*** RECORDS Section Begins ***

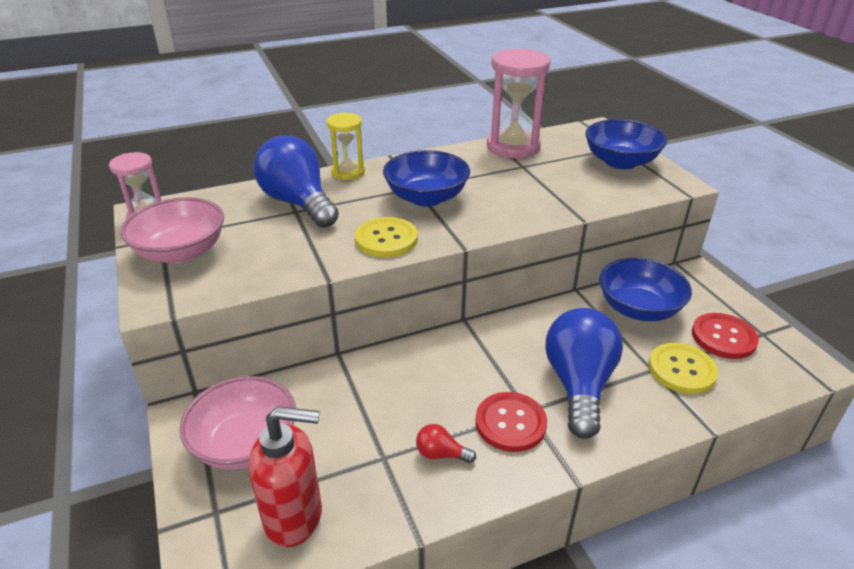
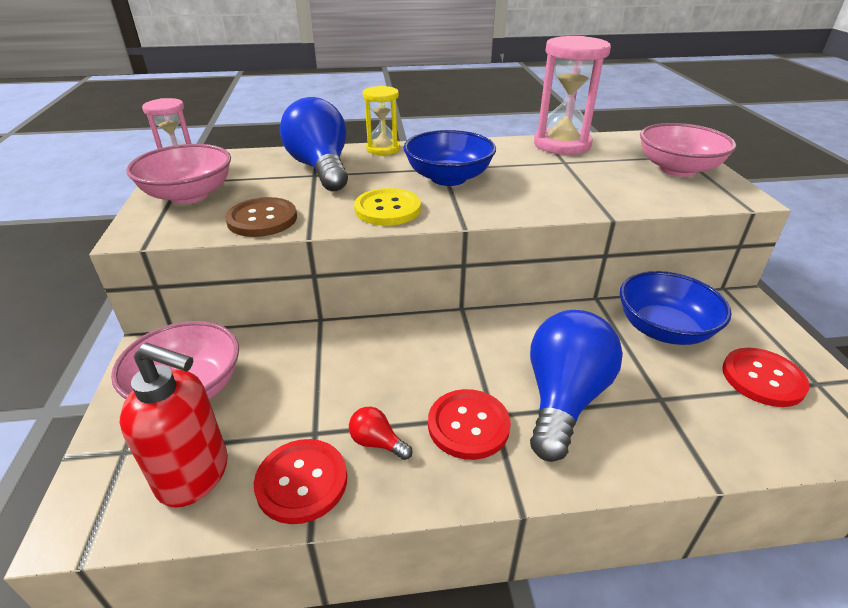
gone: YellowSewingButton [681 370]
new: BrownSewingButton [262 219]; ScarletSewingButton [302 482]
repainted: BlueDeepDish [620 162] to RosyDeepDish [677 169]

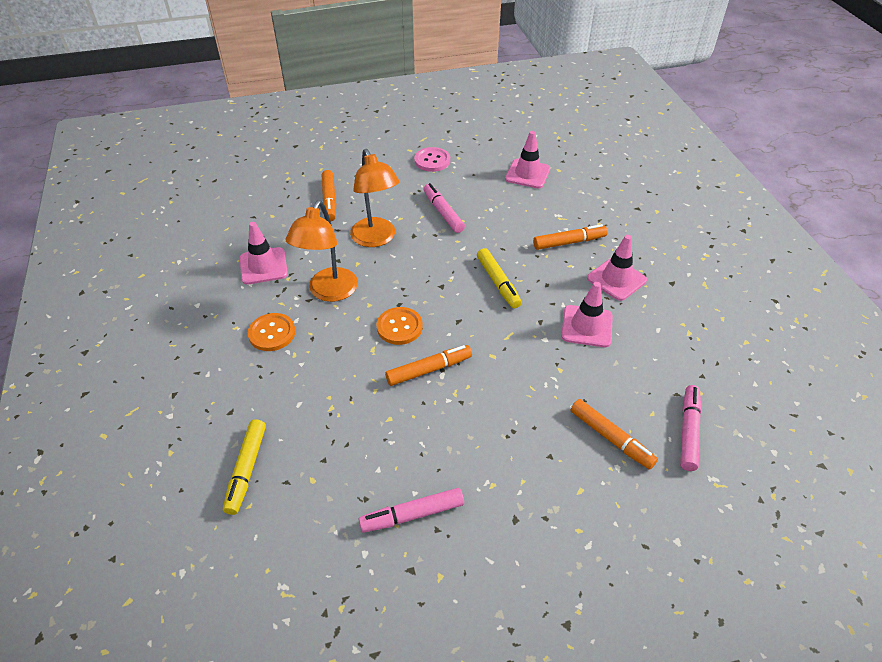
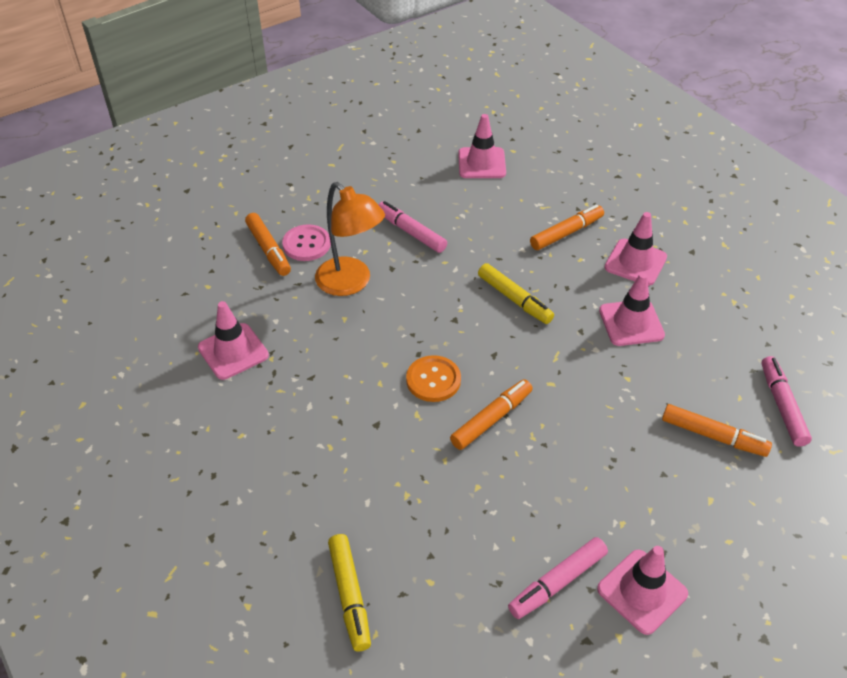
gone: OrangeSewingButton [272 333]; OrangeLamp [329 292]
new: RosySafetyCone [642 591]
shifted: RosySewingButton [432 161] to [306 244]

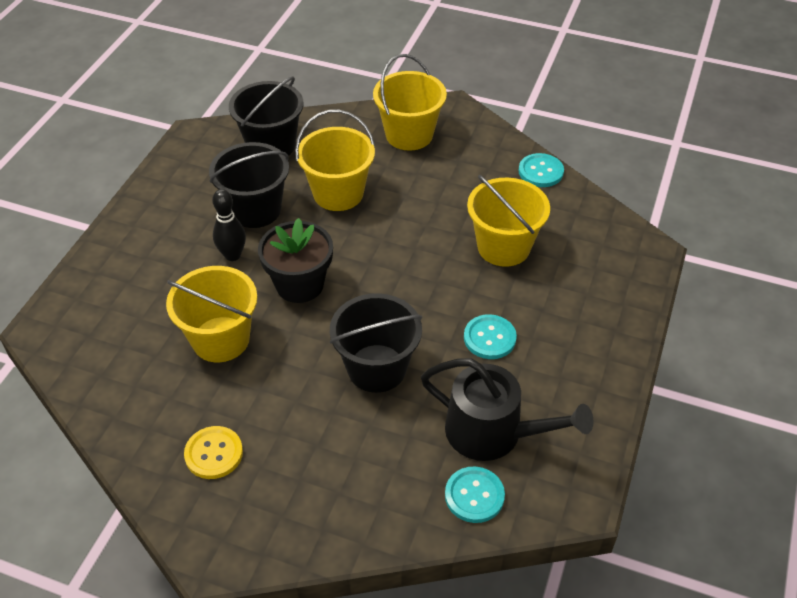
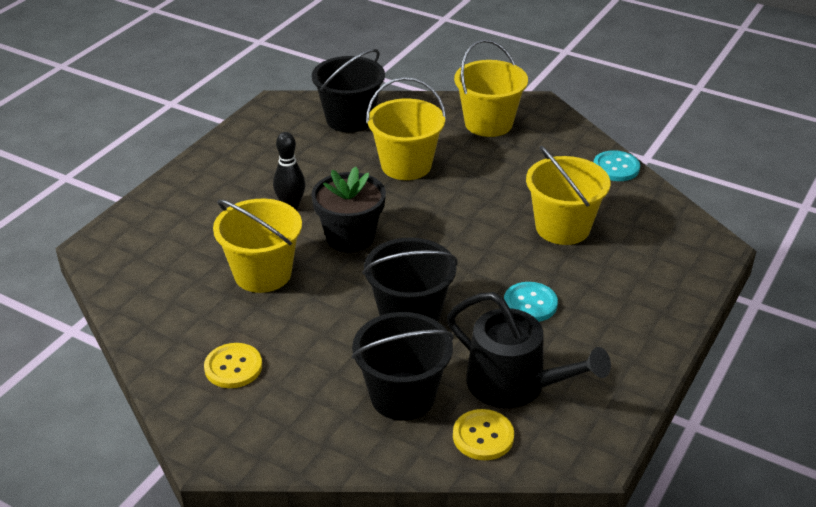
shifted: BlackBucket [255 210] to [402 396]
repainted: AquaSewingButton [474 496] to YellowSewingButton [483 436]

*** RECORDS Section Ends ***

TASK DESCRIPTION — Using the listing above, count the lines that contain the word "gone" and state only that number.

REPLY — 2